__Exercise goal__. What is needed is an exact copy of the data below, pictures excluded.

__The data__.
....................

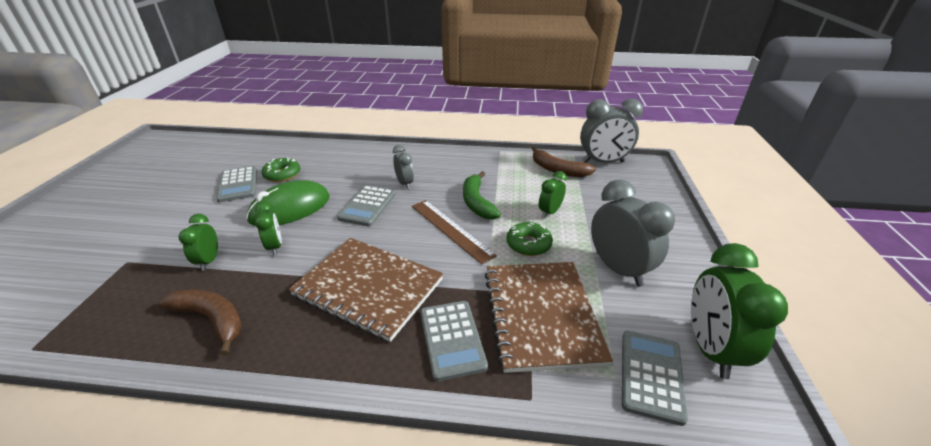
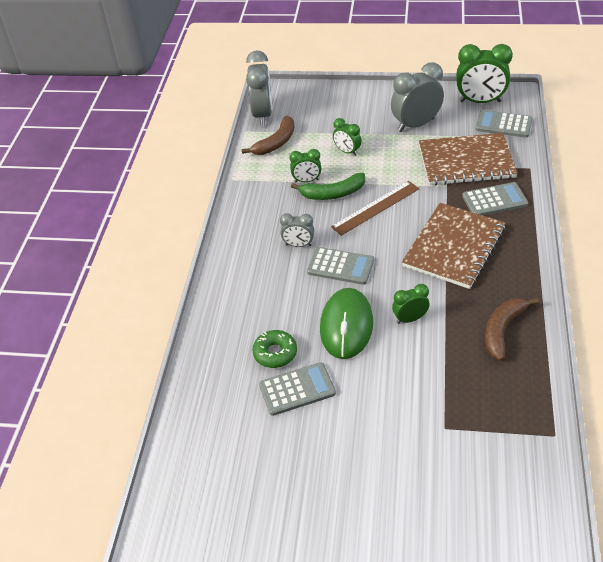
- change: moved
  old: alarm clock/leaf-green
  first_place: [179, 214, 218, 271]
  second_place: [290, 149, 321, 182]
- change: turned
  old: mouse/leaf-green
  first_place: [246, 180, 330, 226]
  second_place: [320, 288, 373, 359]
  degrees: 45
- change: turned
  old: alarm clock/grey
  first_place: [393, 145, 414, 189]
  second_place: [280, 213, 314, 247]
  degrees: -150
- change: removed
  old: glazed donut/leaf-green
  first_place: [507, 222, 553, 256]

....................

__Answer section__.
- change: moved
  old: alarm clock/leaf-green
  first_place: [179, 214, 218, 271]
  second_place: [290, 149, 321, 182]
- change: turned
  old: mouse/leaf-green
  first_place: [246, 180, 330, 226]
  second_place: [320, 288, 373, 359]
  degrees: 45
- change: turned
  old: alarm clock/grey
  first_place: [393, 145, 414, 189]
  second_place: [280, 213, 314, 247]
  degrees: -150
- change: removed
  old: glazed donut/leaf-green
  first_place: [507, 222, 553, 256]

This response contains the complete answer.